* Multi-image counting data
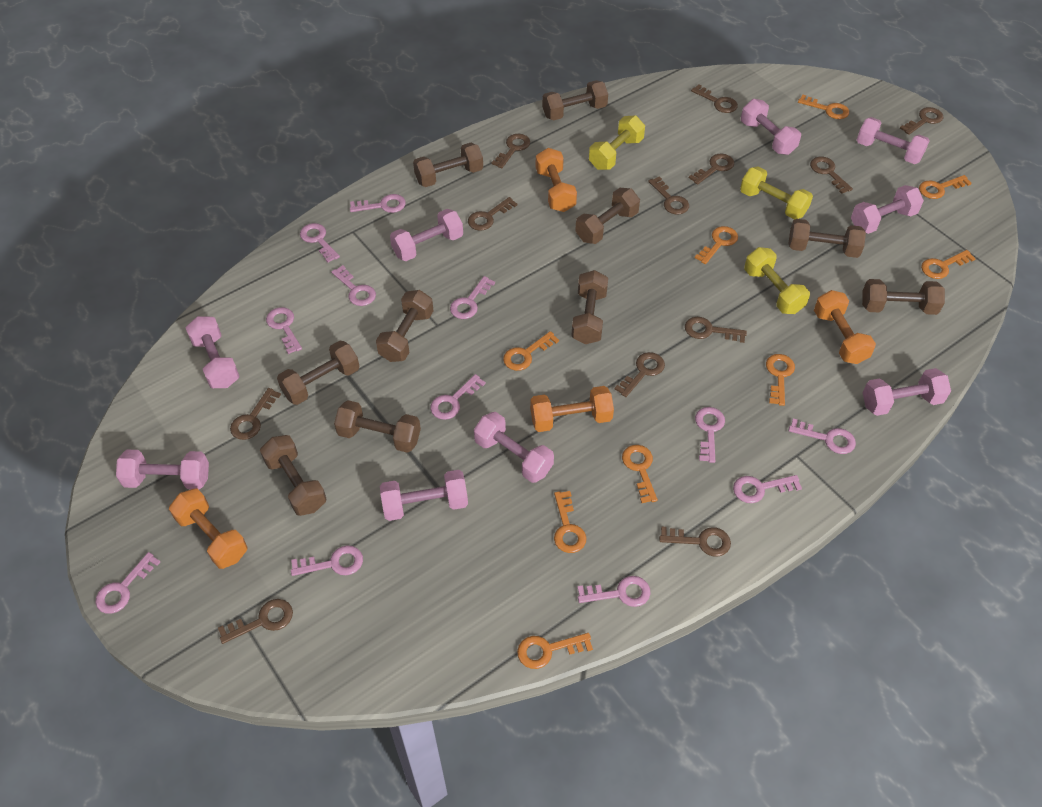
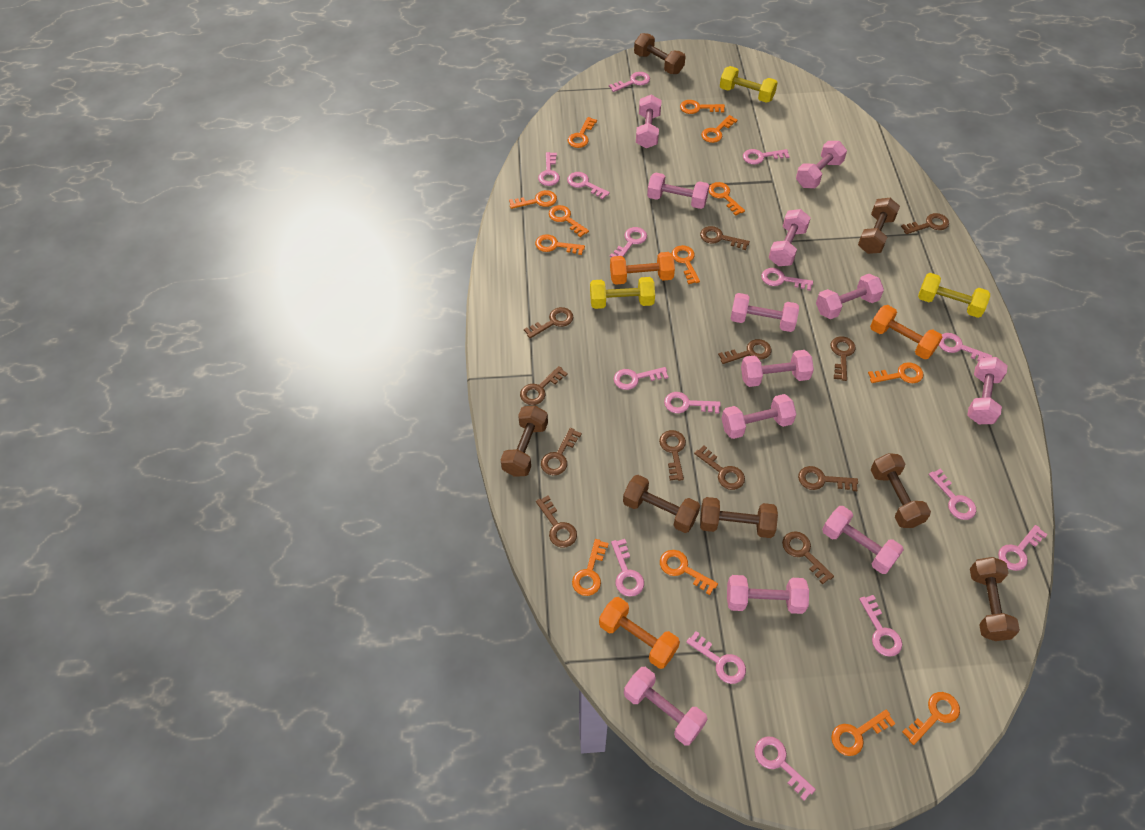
brown dumbbell: [260,435,327,516] [277,341,360,405] [334,400,421,453] [376,290,433,362] [413,143,483,187] [542,80,608,121] [571,270,608,344] [575,188,640,244] [788,219,866,258] [862,279,945,315] = 10 -> [500,405,548,477] [623,475,700,533] [634,33,686,74] [700,497,778,538] [858,198,900,254] [871,453,931,528] [970,557,1020,641] = 7
orange dumbbell: [169,489,247,569] [530,386,614,432] [536,148,577,212] [814,290,876,364] = 4 -> [599,597,680,669] [610,252,675,285] [870,305,943,359] = 3
orange key: [503,331,559,371] [517,633,593,669] [554,491,586,553] [622,445,658,503] [695,226,738,264] [766,354,795,406] [798,95,849,119] [919,175,972,199] [921,250,976,279] = 9 -> [509,190,557,209] [535,234,585,255] [549,205,589,237] [568,117,597,148] [572,539,609,596] [660,550,718,595] [672,245,700,284] [680,100,725,114] [701,115,738,143] [709,182,745,216] [831,710,896,756] [868,362,923,383] [902,692,960,745] = 13
pink dumbbell: [116,450,209,490] [185,316,240,388] [380,470,468,521] [390,209,463,261] [474,412,554,483] [741,99,801,155] [851,185,924,234] [857,117,930,164] [863,368,951,416] = 9 -> [624,667,707,746] [636,95,662,148] [647,172,709,209] [721,394,796,439] [727,575,809,614] [731,293,799,332] [741,350,814,387] [769,209,811,266] [796,141,847,188] [816,274,884,319] [822,506,904,574] [967,357,1008,424] = 12
pink key: [95,552,160,614] [266,307,302,354] [291,546,363,576] [300,223,340,263] [331,265,376,306] [350,194,406,213] [430,374,486,420] [450,276,495,319] [577,576,651,607] [695,407,725,463] [733,475,802,503] [789,419,856,454] = 12 -> [538,152,560,186] [567,172,610,200] [609,72,650,92] [610,227,647,258] [611,539,644,597] [614,367,668,390] [664,392,721,414] [686,631,746,684] [743,149,790,165] [754,736,816,801] [761,268,813,291] [859,595,902,657] [929,469,976,520] [939,333,992,361] [998,525,1048,571] = 15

* EXERCISE PROMPT
Lines above that contain the string "pink" make up the answer.

* WORKED SOLUTION
pink dumbbell: [116,450,209,490] [185,316,240,388] [380,470,468,521] [390,209,463,261] [474,412,554,483] [741,99,801,155] [851,185,924,234] [857,117,930,164] [863,368,951,416] = 9 -> [624,667,707,746] [636,95,662,148] [647,172,709,209] [721,394,796,439] [727,575,809,614] [731,293,799,332] [741,350,814,387] [769,209,811,266] [796,141,847,188] [816,274,884,319] [822,506,904,574] [967,357,1008,424] = 12
pink key: [95,552,160,614] [266,307,302,354] [291,546,363,576] [300,223,340,263] [331,265,376,306] [350,194,406,213] [430,374,486,420] [450,276,495,319] [577,576,651,607] [695,407,725,463] [733,475,802,503] [789,419,856,454] = 12 -> [538,152,560,186] [567,172,610,200] [609,72,650,92] [610,227,647,258] [611,539,644,597] [614,367,668,390] [664,392,721,414] [686,631,746,684] [743,149,790,165] [754,736,816,801] [761,268,813,291] [859,595,902,657] [929,469,976,520] [939,333,992,361] [998,525,1048,571] = 15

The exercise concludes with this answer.